┌────────

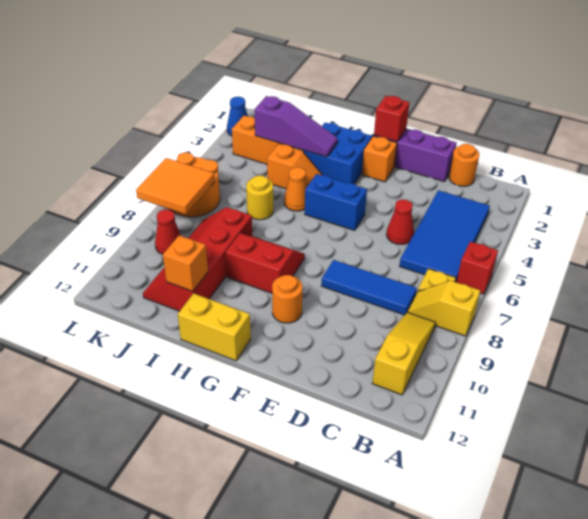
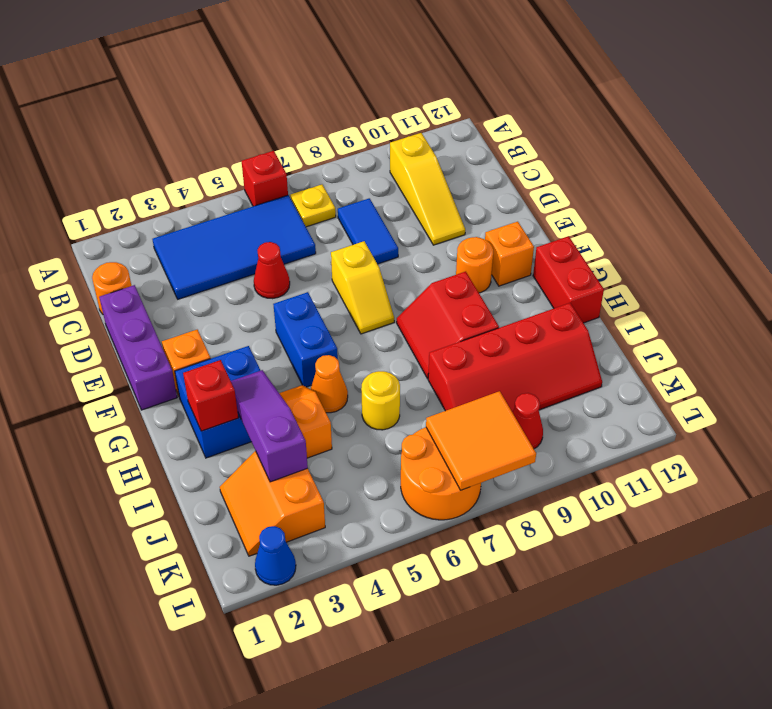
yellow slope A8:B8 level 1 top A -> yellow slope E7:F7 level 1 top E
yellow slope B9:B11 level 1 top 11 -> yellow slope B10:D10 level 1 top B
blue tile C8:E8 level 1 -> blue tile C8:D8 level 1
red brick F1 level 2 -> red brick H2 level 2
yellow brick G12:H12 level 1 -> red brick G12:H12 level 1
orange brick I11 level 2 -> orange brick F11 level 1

└────────
┌────────

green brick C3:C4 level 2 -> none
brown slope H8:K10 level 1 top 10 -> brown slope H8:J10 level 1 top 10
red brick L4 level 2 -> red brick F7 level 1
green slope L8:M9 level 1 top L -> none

└────────

Which lines of the records above contain the word "none"? Show each of them.

■ **EXPECTED ANSWER**:
green brick C3:C4 level 2 -> none
green slope L8:M9 level 1 top L -> none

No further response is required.